> What to produce: In all the entries below, rename every "arrow" to "pointer" and leave the rest of each line unchanged. Reproduce only the movement lines and omit the picture markers.

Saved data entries
+ + + + + + +

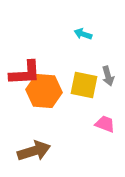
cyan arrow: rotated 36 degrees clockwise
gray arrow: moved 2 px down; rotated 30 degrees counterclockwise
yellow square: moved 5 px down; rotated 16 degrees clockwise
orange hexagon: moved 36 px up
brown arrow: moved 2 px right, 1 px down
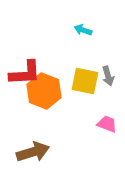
cyan arrow: moved 4 px up
yellow square: moved 1 px right, 4 px up
orange hexagon: rotated 16 degrees clockwise
pink trapezoid: moved 2 px right
brown arrow: moved 1 px left, 1 px down
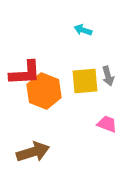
yellow square: rotated 16 degrees counterclockwise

+ + + + + + +

> Response below:
cyan pointer: rotated 36 degrees clockwise
gray pointer: moved 2 px down; rotated 30 degrees counterclockwise
yellow square: moved 5 px down; rotated 16 degrees clockwise
orange hexagon: moved 36 px up
brown pointer: moved 2 px right, 1 px down
cyan pointer: moved 4 px up
yellow square: moved 1 px right, 4 px up
orange hexagon: rotated 16 degrees clockwise
pink trapezoid: moved 2 px right
brown pointer: moved 1 px left, 1 px down
yellow square: rotated 16 degrees counterclockwise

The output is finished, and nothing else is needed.